┌──

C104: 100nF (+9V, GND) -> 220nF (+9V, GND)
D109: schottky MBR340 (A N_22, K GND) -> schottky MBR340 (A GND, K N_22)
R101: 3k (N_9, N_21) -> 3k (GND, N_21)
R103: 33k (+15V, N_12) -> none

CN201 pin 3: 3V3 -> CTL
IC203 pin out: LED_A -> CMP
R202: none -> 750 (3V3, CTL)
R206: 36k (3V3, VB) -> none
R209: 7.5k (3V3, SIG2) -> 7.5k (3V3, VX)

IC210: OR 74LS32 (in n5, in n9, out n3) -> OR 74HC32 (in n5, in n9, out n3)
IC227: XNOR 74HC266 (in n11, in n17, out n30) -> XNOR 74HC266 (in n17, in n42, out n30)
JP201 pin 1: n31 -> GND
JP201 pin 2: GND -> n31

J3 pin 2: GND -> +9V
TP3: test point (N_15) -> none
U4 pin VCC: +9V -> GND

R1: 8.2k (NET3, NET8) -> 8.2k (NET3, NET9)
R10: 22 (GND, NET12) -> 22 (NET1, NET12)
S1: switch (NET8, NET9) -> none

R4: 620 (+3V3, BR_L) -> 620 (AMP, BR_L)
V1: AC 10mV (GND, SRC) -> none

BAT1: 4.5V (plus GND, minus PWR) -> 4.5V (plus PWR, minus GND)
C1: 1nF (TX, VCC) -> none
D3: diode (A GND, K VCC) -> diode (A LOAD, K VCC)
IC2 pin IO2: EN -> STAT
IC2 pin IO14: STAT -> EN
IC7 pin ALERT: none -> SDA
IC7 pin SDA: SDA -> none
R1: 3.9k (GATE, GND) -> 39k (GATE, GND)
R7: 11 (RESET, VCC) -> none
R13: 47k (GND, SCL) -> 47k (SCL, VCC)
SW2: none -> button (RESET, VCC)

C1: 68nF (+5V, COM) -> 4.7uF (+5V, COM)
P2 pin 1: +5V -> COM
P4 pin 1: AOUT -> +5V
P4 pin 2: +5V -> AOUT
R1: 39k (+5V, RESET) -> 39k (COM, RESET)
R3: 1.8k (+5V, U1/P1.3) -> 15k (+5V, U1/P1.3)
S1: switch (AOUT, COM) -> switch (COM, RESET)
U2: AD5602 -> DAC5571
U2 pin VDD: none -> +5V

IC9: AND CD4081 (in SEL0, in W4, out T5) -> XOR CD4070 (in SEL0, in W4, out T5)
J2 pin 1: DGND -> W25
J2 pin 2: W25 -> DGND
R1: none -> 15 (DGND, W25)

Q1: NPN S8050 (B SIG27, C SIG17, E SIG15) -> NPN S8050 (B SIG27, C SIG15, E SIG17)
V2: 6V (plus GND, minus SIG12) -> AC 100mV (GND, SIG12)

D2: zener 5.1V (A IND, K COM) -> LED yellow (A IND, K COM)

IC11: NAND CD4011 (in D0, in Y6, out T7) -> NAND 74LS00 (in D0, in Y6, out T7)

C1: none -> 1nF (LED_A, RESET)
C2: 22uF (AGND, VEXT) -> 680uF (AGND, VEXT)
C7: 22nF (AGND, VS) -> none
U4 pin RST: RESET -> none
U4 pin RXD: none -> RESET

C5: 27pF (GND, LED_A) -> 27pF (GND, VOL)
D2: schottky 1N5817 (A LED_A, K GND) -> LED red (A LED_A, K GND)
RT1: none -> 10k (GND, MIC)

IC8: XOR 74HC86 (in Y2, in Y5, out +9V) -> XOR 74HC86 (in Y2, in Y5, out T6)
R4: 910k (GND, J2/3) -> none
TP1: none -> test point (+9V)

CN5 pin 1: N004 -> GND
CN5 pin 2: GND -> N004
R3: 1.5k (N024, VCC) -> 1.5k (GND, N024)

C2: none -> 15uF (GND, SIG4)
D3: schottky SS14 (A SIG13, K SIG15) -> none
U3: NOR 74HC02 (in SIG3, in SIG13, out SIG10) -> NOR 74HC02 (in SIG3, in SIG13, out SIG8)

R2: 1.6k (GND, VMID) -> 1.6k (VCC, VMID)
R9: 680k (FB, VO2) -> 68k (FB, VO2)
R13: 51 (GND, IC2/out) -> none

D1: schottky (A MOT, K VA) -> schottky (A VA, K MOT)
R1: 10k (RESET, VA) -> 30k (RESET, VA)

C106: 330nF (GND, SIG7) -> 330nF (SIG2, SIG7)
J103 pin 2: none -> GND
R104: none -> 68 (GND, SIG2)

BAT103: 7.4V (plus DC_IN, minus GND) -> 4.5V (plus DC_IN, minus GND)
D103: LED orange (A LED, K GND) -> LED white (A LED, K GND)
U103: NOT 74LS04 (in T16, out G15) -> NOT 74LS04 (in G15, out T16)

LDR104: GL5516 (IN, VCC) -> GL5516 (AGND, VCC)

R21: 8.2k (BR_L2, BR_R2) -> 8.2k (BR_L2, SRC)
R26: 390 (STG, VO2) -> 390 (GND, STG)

└──

**EXERCISE GOAL**
Write out every line of the data exactly, leaving nothing out.

**SOLUTION TO THIS EXERCISE**
C104: 100nF (+9V, GND) -> 220nF (+9V, GND)
D109: schottky MBR340 (A N_22, K GND) -> schottky MBR340 (A GND, K N_22)
R101: 3k (N_9, N_21) -> 3k (GND, N_21)
R103: 33k (+15V, N_12) -> none

CN201 pin 3: 3V3 -> CTL
IC203 pin out: LED_A -> CMP
R202: none -> 750 (3V3, CTL)
R206: 36k (3V3, VB) -> none
R209: 7.5k (3V3, SIG2) -> 7.5k (3V3, VX)

IC210: OR 74LS32 (in n5, in n9, out n3) -> OR 74HC32 (in n5, in n9, out n3)
IC227: XNOR 74HC266 (in n11, in n17, out n30) -> XNOR 74HC266 (in n17, in n42, out n30)
JP201 pin 1: n31 -> GND
JP201 pin 2: GND -> n31

J3 pin 2: GND -> +9V
TP3: test point (N_15) -> none
U4 pin VCC: +9V -> GND

R1: 8.2k (NET3, NET8) -> 8.2k (NET3, NET9)
R10: 22 (GND, NET12) -> 22 (NET1, NET12)
S1: switch (NET8, NET9) -> none

R4: 620 (+3V3, BR_L) -> 620 (AMP, BR_L)
V1: AC 10mV (GND, SRC) -> none

BAT1: 4.5V (plus GND, minus PWR) -> 4.5V (plus PWR, minus GND)
C1: 1nF (TX, VCC) -> none
D3: diode (A GND, K VCC) -> diode (A LOAD, K VCC)
IC2 pin IO2: EN -> STAT
IC2 pin IO14: STAT -> EN
IC7 pin ALERT: none -> SDA
IC7 pin SDA: SDA -> none
R1: 3.9k (GATE, GND) -> 39k (GATE, GND)
R7: 11 (RESET, VCC) -> none
R13: 47k (GND, SCL) -> 47k (SCL, VCC)
SW2: none -> button (RESET, VCC)

C1: 68nF (+5V, COM) -> 4.7uF (+5V, COM)
P2 pin 1: +5V -> COM
P4 pin 1: AOUT -> +5V
P4 pin 2: +5V -> AOUT
R1: 39k (+5V, RESET) -> 39k (COM, RESET)
R3: 1.8k (+5V, U1/P1.3) -> 15k (+5V, U1/P1.3)
S1: switch (AOUT, COM) -> switch (COM, RESET)
U2: AD5602 -> DAC5571
U2 pin VDD: none -> +5V

IC9: AND CD4081 (in SEL0, in W4, out T5) -> XOR CD4070 (in SEL0, in W4, out T5)
J2 pin 1: DGND -> W25
J2 pin 2: W25 -> DGND
R1: none -> 15 (DGND, W25)

Q1: NPN S8050 (B SIG27, C SIG17, E SIG15) -> NPN S8050 (B SIG27, C SIG15, E SIG17)
V2: 6V (plus GND, minus SIG12) -> AC 100mV (GND, SIG12)

D2: zener 5.1V (A IND, K COM) -> LED yellow (A IND, K COM)

IC11: NAND CD4011 (in D0, in Y6, out T7) -> NAND 74LS00 (in D0, in Y6, out T7)

C1: none -> 1nF (LED_A, RESET)
C2: 22uF (AGND, VEXT) -> 680uF (AGND, VEXT)
C7: 22nF (AGND, VS) -> none
U4 pin RST: RESET -> none
U4 pin RXD: none -> RESET

C5: 27pF (GND, LED_A) -> 27pF (GND, VOL)
D2: schottky 1N5817 (A LED_A, K GND) -> LED red (A LED_A, K GND)
RT1: none -> 10k (GND, MIC)

IC8: XOR 74HC86 (in Y2, in Y5, out +9V) -> XOR 74HC86 (in Y2, in Y5, out T6)
R4: 910k (GND, J2/3) -> none
TP1: none -> test point (+9V)

CN5 pin 1: N004 -> GND
CN5 pin 2: GND -> N004
R3: 1.5k (N024, VCC) -> 1.5k (GND, N024)

C2: none -> 15uF (GND, SIG4)
D3: schottky SS14 (A SIG13, K SIG15) -> none
U3: NOR 74HC02 (in SIG3, in SIG13, out SIG10) -> NOR 74HC02 (in SIG3, in SIG13, out SIG8)

R2: 1.6k (GND, VMID) -> 1.6k (VCC, VMID)
R9: 680k (FB, VO2) -> 68k (FB, VO2)
R13: 51 (GND, IC2/out) -> none

D1: schottky (A MOT, K VA) -> schottky (A VA, K MOT)
R1: 10k (RESET, VA) -> 30k (RESET, VA)

C106: 330nF (GND, SIG7) -> 330nF (SIG2, SIG7)
J103 pin 2: none -> GND
R104: none -> 68 (GND, SIG2)

BAT103: 7.4V (plus DC_IN, minus GND) -> 4.5V (plus DC_IN, minus GND)
D103: LED orange (A LED, K GND) -> LED white (A LED, K GND)
U103: NOT 74LS04 (in T16, out G15) -> NOT 74LS04 (in G15, out T16)

LDR104: GL5516 (IN, VCC) -> GL5516 (AGND, VCC)

R21: 8.2k (BR_L2, BR_R2) -> 8.2k (BR_L2, SRC)
R26: 390 (STG, VO2) -> 390 (GND, STG)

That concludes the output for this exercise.